▶ Activity
Restate the records below word for word, and omit the images they hold.
────────────────
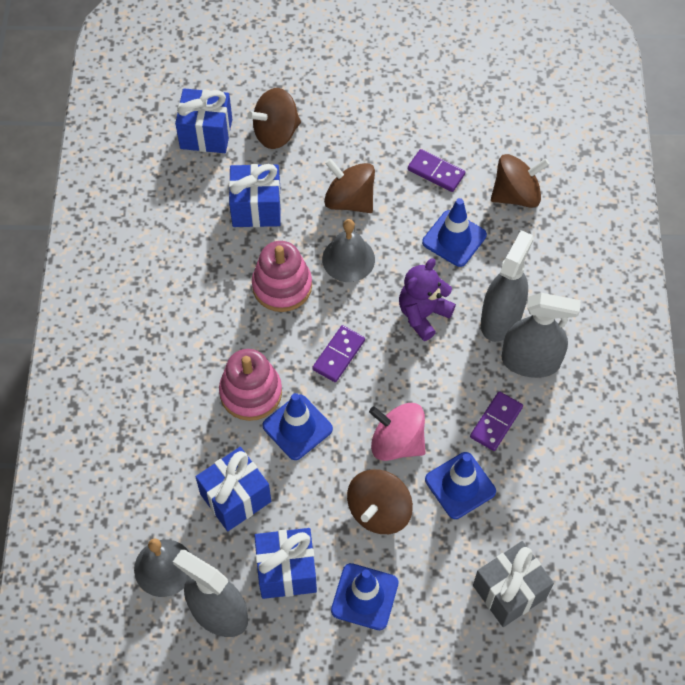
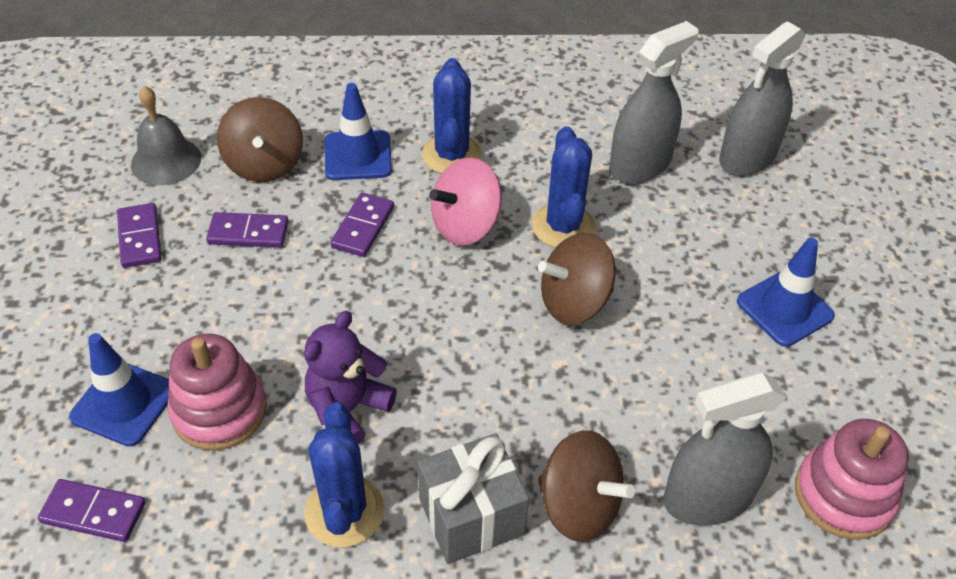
blue cactus: 0 -> 3
blue gift: 4 -> 0
blue traffic cone: 4 -> 3
brown spinning top: 4 -> 3
grey bell: 2 -> 1
purple domino: 3 -> 4

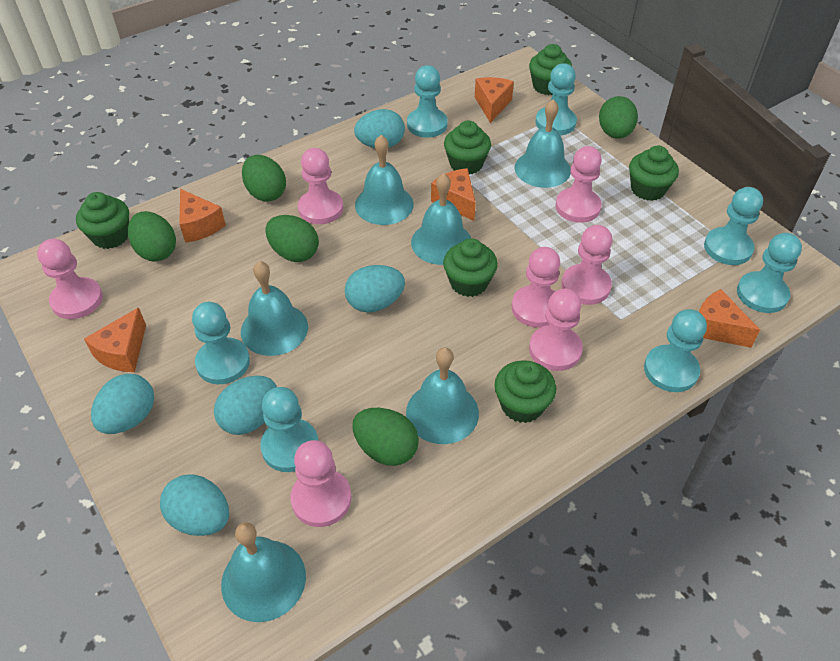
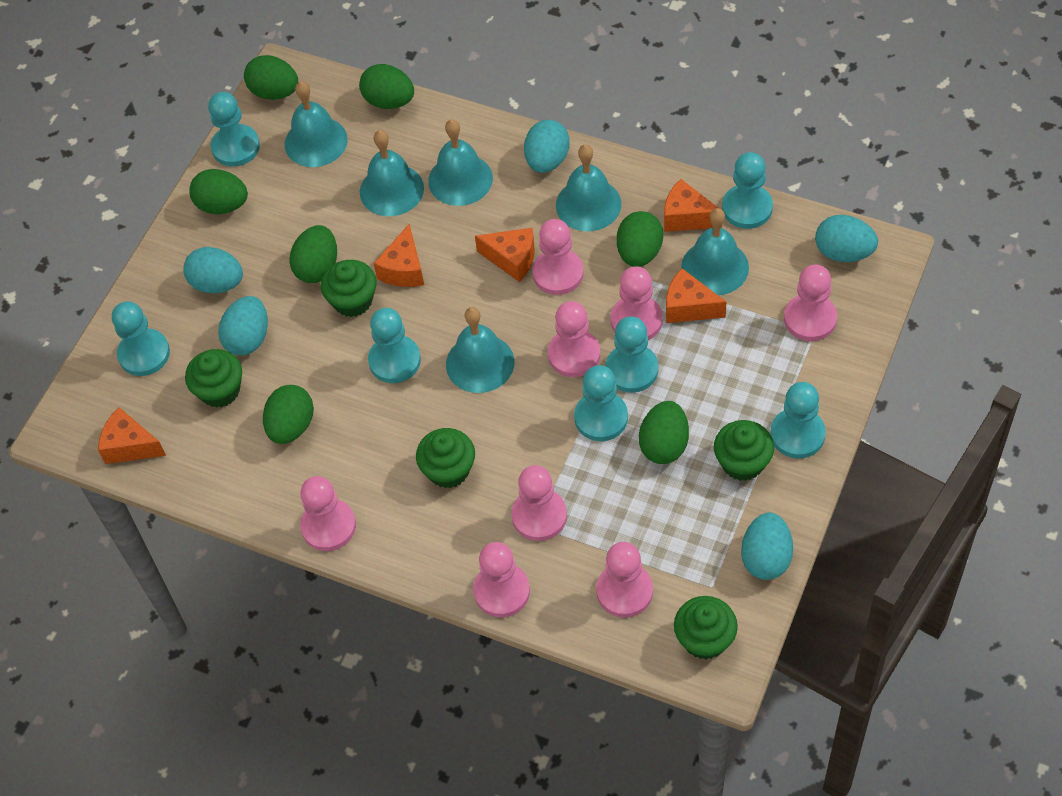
green cupcake: 6 -> 5
green egg: 5 -> 7
pink pawn: 7 -> 8

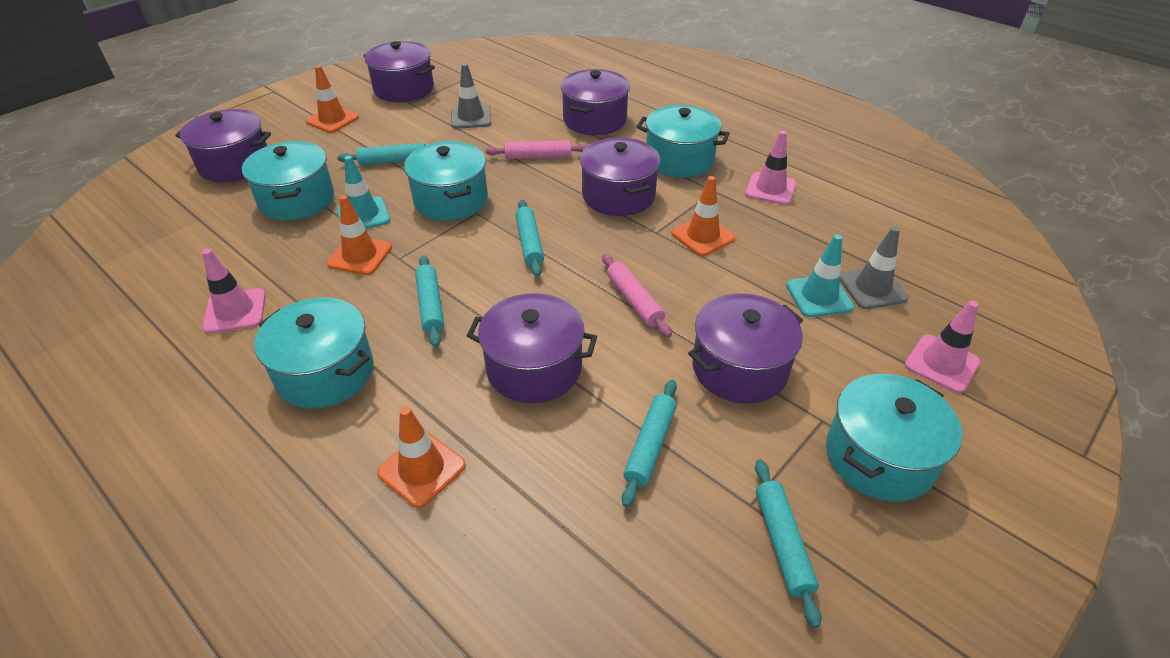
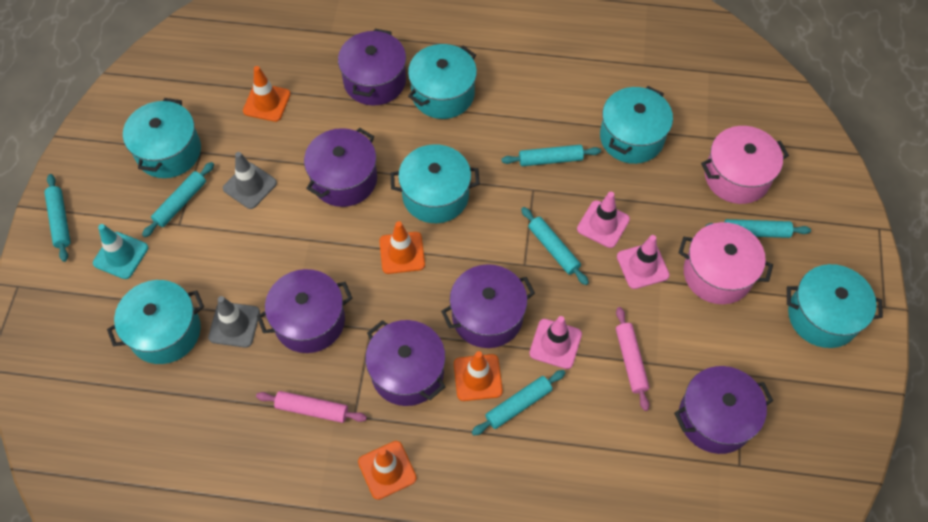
pink pot: 0 -> 2
turquoise pot: 5 -> 6
turquoise rolling pin: 5 -> 6
turquoise traffic cone: 2 -> 1

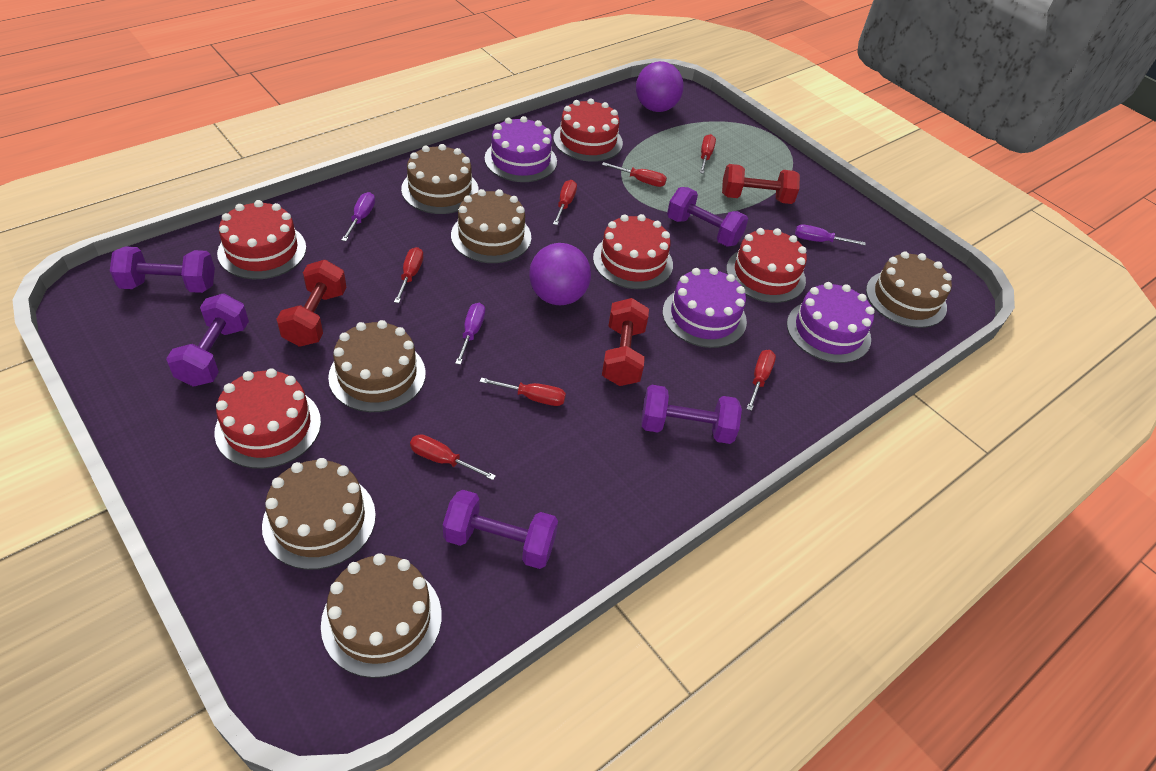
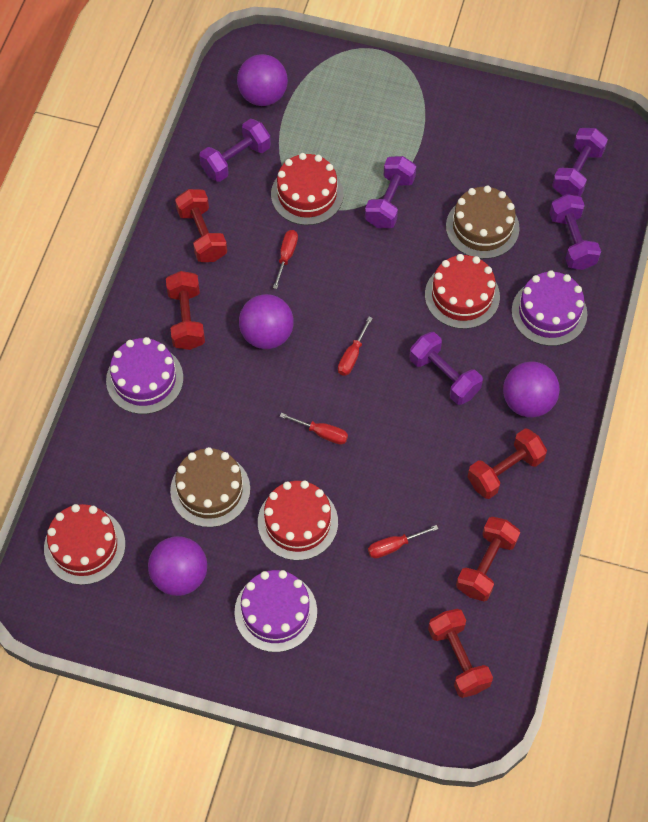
brown cake: 6 -> 2
purple ball: 2 -> 4
purple screwdriver: 3 -> 0
red cake: 5 -> 4
red dumbbell: 3 -> 5
red screwdriver: 7 -> 4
────────────────
▶ Solution for this problem
blue cactus: 0 -> 3
blue gift: 4 -> 0
blue traffic cone: 4 -> 3
brown spinning top: 4 -> 3
grey bell: 2 -> 1
purple domino: 3 -> 4

green cupcake: 6 -> 5
green egg: 5 -> 7
pink pawn: 7 -> 8

pink pot: 0 -> 2
turquoise pot: 5 -> 6
turquoise rolling pin: 5 -> 6
turquoise traffic cone: 2 -> 1

brown cake: 6 -> 2
purple ball: 2 -> 4
purple screwdriver: 3 -> 0
red cake: 5 -> 4
red dumbbell: 3 -> 5
red screwdriver: 7 -> 4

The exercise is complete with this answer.